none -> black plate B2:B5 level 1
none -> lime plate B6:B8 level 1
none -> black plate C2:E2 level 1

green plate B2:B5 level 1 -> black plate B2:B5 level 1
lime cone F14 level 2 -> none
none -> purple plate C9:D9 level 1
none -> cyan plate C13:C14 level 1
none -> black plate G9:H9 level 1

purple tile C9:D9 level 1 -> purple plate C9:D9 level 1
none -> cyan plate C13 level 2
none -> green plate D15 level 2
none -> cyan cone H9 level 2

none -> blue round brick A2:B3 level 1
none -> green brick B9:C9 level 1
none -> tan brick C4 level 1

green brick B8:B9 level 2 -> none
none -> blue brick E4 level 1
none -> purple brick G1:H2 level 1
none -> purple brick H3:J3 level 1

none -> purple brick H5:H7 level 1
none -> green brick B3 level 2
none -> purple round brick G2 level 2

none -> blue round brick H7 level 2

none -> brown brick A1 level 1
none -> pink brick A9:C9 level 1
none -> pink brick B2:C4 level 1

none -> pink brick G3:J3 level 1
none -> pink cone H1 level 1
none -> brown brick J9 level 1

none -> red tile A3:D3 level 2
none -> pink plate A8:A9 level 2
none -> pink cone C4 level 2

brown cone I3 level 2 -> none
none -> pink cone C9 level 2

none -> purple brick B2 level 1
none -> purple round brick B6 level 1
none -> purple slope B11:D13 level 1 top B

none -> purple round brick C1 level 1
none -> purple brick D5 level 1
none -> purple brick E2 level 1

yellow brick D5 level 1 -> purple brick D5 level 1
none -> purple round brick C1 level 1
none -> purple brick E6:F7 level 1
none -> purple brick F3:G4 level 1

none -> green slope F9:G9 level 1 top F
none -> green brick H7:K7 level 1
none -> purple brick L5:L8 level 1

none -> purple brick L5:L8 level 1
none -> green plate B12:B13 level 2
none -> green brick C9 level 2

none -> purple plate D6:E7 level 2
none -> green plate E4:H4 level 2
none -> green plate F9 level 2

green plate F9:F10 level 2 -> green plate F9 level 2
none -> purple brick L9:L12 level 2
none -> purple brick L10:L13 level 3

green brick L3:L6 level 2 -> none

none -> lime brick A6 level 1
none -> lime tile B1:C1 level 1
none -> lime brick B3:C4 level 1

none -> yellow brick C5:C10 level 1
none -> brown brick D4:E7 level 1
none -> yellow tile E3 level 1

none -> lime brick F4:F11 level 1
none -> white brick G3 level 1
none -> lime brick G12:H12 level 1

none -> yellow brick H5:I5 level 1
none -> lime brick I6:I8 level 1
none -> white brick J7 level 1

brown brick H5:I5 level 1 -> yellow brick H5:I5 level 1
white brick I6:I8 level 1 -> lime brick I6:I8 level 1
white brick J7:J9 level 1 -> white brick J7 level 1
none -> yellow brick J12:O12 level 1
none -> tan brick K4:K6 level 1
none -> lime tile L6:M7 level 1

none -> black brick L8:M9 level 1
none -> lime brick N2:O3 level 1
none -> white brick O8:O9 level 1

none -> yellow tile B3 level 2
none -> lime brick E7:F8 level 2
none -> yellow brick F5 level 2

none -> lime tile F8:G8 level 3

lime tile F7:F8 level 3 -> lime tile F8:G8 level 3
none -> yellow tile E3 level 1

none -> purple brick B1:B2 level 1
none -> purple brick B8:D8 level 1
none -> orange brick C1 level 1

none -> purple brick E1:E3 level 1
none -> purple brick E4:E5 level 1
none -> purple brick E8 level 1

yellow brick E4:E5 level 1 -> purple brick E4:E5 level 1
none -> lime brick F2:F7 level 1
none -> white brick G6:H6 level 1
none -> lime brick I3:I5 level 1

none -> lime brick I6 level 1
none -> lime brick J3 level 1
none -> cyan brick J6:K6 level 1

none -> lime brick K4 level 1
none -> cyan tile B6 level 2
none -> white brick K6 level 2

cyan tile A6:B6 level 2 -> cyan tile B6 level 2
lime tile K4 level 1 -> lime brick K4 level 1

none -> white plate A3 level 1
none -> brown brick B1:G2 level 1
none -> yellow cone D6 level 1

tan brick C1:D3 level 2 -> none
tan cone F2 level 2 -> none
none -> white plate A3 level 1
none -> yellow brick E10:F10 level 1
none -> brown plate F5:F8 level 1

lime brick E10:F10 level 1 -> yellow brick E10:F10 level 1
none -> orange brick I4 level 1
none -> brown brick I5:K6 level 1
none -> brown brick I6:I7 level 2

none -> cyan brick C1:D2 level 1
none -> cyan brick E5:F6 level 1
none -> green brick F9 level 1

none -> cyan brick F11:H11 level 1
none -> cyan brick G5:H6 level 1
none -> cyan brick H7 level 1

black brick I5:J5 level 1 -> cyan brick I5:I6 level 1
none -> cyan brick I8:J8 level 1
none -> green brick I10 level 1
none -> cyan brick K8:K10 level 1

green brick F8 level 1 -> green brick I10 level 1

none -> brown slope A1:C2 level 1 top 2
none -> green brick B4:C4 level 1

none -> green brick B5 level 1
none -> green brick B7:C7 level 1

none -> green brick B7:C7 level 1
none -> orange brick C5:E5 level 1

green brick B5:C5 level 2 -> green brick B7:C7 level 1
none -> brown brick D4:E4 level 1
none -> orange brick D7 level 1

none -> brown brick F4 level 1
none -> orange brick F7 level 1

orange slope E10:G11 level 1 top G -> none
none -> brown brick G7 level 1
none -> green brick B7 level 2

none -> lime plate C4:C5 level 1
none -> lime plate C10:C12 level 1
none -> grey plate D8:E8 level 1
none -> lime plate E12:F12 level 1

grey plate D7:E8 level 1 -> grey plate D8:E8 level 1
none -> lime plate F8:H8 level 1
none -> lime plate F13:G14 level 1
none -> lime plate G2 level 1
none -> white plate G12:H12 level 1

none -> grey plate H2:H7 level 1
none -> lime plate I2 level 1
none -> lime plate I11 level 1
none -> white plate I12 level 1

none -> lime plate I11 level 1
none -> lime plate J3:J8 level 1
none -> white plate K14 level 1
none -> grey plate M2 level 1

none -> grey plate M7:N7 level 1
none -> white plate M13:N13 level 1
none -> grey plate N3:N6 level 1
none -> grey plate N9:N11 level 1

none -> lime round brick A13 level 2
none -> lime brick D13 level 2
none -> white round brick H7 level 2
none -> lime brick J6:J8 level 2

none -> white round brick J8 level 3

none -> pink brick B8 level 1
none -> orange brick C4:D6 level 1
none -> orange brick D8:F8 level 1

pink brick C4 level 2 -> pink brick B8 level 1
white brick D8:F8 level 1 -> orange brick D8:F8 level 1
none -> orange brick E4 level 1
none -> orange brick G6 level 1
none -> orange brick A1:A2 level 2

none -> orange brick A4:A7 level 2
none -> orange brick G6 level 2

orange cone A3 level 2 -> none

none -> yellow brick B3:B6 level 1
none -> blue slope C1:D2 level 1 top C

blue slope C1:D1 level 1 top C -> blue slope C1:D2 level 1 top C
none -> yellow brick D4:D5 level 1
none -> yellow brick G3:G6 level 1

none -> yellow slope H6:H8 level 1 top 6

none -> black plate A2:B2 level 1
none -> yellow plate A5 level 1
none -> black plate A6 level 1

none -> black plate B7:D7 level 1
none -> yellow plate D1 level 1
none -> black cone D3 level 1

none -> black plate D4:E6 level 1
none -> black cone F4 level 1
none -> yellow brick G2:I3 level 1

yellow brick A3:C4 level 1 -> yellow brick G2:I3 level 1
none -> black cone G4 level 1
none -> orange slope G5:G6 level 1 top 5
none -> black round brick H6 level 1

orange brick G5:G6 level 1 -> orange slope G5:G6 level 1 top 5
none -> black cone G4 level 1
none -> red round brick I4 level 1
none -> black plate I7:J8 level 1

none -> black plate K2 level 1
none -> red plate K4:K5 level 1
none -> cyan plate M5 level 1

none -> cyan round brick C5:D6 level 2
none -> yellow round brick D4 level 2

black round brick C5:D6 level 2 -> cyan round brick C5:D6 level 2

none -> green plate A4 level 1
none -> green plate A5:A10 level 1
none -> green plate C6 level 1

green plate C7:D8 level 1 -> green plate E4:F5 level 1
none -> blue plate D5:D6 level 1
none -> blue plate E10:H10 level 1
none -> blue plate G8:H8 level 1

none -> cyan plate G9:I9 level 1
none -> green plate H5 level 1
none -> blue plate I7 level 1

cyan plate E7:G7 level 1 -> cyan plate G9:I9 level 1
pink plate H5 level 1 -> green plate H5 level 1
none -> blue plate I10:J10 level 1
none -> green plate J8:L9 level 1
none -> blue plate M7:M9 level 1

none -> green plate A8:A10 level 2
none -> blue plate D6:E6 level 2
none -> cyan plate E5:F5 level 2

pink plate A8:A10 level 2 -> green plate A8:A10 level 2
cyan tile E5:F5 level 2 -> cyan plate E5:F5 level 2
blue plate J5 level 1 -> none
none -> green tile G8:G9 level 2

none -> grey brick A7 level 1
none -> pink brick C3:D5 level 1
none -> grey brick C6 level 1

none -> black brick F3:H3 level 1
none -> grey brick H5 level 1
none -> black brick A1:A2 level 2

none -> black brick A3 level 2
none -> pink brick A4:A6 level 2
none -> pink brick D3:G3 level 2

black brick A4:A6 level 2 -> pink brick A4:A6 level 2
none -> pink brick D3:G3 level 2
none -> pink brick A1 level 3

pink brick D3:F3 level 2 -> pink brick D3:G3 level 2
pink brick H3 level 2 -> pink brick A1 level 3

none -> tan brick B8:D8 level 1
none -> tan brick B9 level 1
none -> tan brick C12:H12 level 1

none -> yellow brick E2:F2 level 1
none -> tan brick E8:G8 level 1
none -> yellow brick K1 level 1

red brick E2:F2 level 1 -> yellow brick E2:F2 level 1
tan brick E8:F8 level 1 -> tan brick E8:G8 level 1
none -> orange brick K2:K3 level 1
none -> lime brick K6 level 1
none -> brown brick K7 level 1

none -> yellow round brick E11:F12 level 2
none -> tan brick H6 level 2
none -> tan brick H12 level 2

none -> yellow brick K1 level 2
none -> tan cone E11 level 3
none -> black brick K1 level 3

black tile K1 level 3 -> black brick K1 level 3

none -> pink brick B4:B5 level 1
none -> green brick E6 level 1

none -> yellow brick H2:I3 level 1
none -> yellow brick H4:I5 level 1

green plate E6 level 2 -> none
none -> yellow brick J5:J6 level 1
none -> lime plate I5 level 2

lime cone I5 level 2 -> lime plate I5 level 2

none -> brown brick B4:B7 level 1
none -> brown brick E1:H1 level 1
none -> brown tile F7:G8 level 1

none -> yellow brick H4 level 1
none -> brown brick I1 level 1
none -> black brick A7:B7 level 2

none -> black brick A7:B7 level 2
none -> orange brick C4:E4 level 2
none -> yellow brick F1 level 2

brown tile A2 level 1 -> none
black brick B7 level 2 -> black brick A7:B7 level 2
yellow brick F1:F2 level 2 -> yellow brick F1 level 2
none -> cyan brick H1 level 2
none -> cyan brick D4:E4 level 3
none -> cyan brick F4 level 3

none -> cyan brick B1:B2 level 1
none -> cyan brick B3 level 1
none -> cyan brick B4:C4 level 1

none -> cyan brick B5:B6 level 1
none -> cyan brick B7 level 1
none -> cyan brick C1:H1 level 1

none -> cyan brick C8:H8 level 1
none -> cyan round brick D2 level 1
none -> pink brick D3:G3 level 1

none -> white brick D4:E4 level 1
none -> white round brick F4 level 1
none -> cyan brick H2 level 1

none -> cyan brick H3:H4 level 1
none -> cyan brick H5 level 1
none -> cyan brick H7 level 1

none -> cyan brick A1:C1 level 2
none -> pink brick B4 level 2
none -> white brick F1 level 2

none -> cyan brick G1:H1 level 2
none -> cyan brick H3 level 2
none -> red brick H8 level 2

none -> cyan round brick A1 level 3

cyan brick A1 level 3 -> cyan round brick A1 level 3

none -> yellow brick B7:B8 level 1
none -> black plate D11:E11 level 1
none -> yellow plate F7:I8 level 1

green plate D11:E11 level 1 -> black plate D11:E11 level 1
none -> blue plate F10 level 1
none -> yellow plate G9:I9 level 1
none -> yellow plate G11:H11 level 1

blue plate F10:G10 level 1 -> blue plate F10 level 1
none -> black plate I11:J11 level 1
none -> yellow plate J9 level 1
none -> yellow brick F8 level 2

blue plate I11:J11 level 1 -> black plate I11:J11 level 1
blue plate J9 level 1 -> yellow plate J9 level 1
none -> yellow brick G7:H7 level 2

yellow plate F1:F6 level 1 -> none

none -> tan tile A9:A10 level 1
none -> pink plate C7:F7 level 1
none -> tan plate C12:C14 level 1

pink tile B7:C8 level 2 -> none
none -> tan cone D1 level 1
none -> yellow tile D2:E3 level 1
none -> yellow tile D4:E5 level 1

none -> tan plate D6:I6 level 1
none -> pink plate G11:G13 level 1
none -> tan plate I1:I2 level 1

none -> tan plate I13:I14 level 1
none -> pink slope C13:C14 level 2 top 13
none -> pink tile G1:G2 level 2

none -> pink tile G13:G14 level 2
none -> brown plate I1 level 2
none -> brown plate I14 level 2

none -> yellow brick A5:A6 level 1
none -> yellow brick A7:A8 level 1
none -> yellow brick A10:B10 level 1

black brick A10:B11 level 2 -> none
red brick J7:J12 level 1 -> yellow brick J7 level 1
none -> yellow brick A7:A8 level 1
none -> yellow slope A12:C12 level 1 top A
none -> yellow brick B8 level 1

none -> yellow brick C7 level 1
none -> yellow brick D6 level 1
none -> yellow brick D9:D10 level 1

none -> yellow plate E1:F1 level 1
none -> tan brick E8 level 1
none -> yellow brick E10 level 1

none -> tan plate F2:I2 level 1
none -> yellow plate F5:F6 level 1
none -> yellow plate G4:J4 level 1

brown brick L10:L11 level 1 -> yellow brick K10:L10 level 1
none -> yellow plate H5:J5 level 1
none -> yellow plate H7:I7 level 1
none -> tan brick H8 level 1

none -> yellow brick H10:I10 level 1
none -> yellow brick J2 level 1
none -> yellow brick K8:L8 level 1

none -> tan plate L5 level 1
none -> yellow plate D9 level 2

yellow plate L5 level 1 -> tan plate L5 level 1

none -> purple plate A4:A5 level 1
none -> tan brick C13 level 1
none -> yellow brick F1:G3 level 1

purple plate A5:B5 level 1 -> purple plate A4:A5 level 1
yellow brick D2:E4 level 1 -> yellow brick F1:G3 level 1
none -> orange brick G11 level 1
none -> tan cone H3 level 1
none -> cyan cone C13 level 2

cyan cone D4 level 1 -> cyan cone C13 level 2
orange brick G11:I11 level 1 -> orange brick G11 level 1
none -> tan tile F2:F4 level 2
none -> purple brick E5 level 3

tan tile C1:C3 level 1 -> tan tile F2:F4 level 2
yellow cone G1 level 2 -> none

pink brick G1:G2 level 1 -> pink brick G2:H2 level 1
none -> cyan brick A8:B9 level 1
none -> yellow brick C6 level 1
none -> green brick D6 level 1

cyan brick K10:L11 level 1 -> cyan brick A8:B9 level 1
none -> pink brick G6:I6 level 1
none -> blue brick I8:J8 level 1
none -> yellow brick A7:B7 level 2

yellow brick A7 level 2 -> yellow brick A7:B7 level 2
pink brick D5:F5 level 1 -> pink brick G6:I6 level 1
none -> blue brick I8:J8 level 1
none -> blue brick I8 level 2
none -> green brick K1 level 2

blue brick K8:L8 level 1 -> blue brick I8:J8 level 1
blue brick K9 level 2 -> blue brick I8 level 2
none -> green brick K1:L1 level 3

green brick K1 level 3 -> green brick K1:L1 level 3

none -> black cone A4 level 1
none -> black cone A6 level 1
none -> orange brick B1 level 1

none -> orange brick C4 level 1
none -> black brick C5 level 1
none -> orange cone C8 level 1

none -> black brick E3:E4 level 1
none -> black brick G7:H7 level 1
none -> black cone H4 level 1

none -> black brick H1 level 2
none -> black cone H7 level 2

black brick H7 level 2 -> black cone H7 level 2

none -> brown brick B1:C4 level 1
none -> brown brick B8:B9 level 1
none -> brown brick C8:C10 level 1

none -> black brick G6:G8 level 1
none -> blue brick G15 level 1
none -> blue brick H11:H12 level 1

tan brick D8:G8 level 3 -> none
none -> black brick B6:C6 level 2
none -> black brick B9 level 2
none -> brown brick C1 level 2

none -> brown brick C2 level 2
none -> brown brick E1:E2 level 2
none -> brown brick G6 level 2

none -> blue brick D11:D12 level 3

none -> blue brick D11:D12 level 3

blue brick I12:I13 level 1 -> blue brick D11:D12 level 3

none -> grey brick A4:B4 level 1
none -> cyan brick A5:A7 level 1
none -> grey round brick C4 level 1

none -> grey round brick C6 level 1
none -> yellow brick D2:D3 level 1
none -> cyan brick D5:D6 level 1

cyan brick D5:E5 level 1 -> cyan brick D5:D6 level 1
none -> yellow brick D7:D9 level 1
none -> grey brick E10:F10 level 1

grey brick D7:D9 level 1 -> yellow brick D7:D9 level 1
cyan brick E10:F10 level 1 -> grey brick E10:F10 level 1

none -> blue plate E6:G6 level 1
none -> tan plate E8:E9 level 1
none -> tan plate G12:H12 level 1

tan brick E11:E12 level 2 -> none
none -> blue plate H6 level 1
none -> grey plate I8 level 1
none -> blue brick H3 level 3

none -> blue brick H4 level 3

→ Task statement: From the line holding "none -> yellow brick D7:D9 level 1" to the last line of the records, quote each line exactly and add nothing.

→ Solution to the exercise:
none -> yellow brick D7:D9 level 1
none -> grey brick E10:F10 level 1

grey brick D7:D9 level 1 -> yellow brick D7:D9 level 1
cyan brick E10:F10 level 1 -> grey brick E10:F10 level 1

none -> blue plate E6:G6 level 1
none -> tan plate E8:E9 level 1
none -> tan plate G12:H12 level 1

tan brick E11:E12 level 2 -> none
none -> blue plate H6 level 1
none -> grey plate I8 level 1
none -> blue brick H3 level 3

none -> blue brick H4 level 3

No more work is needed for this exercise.